Task to carry out: Only the pictures are to be dropped; the rest of the data below is to be duplicated exactly.

Information supplied:
== Segment start ==
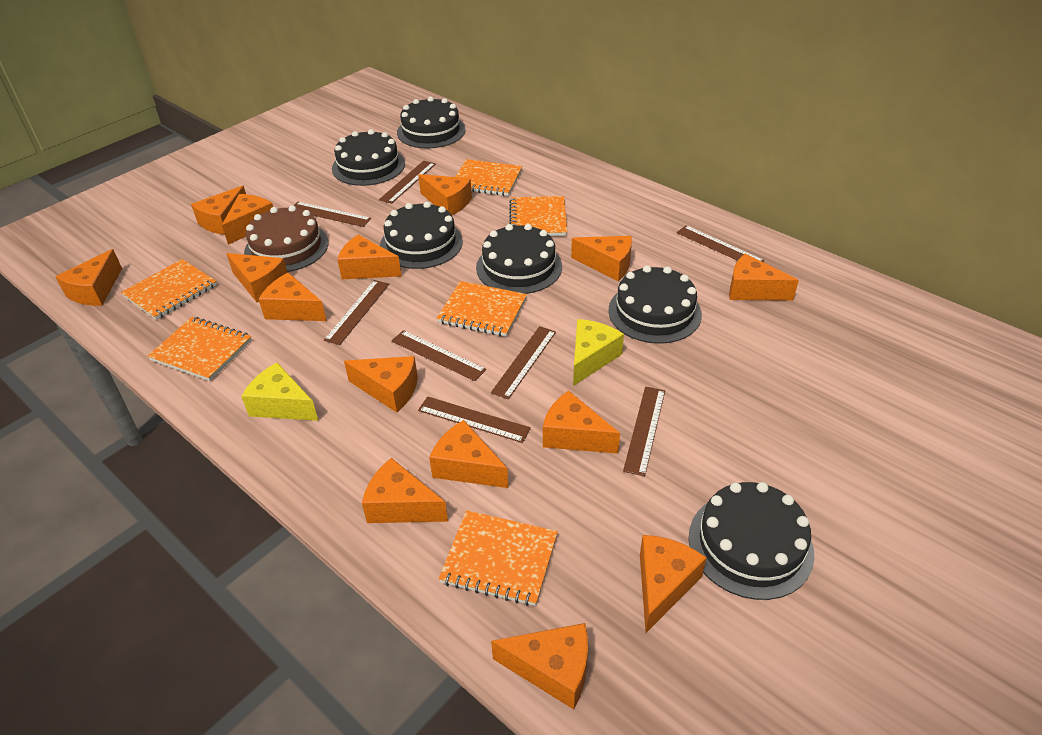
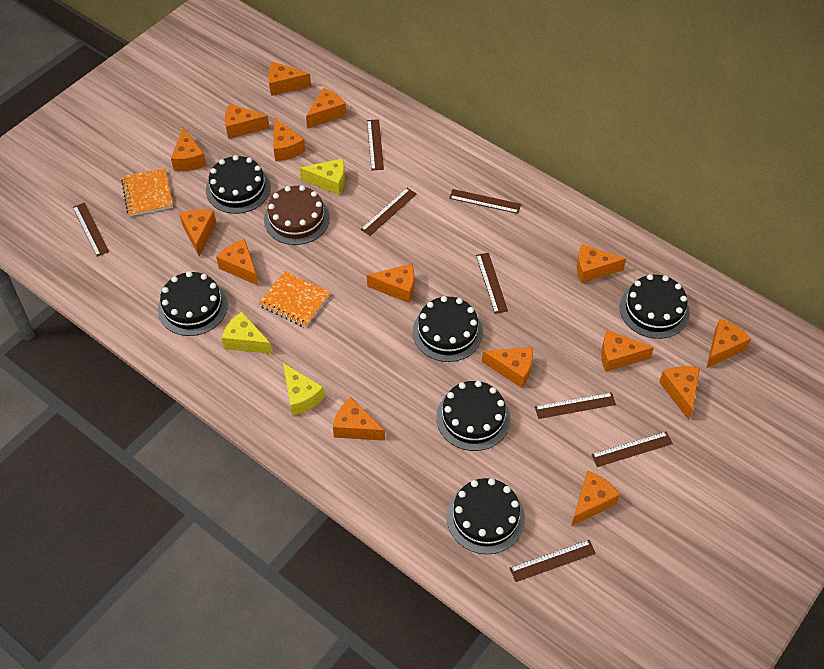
orange notebook: 6 -> 2
yellow cheese: 2 -> 3

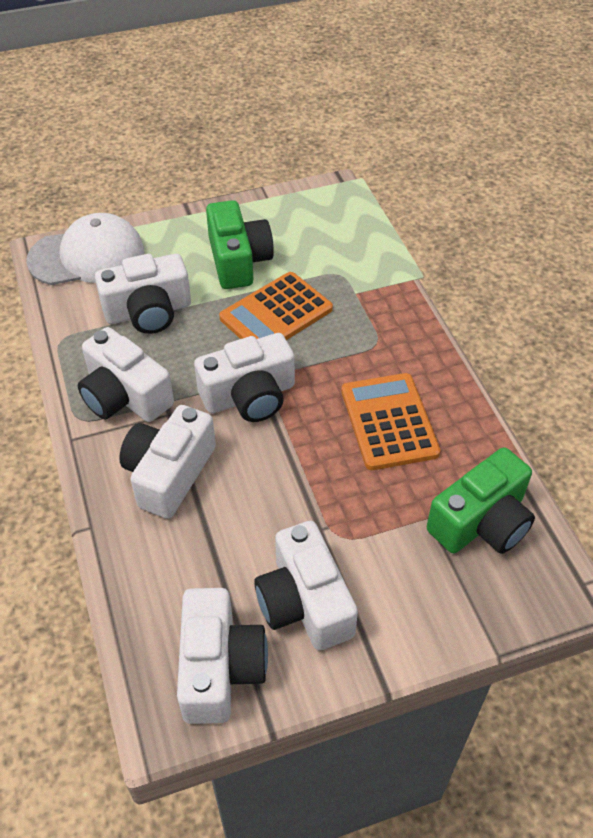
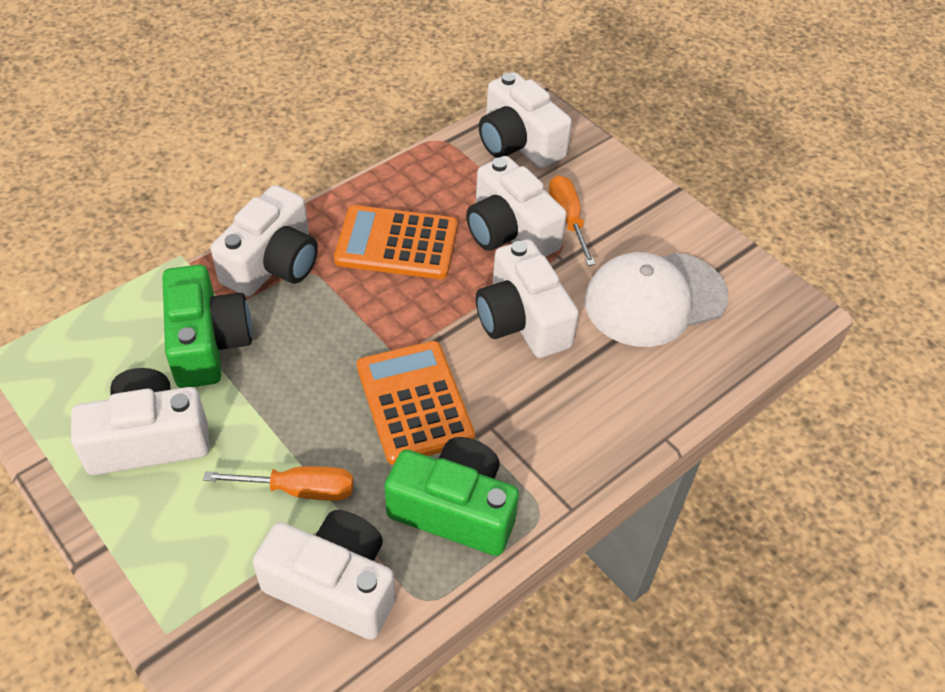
orange screwdriver: 0 -> 2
== Segment end ==
Task result:
orange notebook: 6 -> 2
yellow cheese: 2 -> 3

orange screwdriver: 0 -> 2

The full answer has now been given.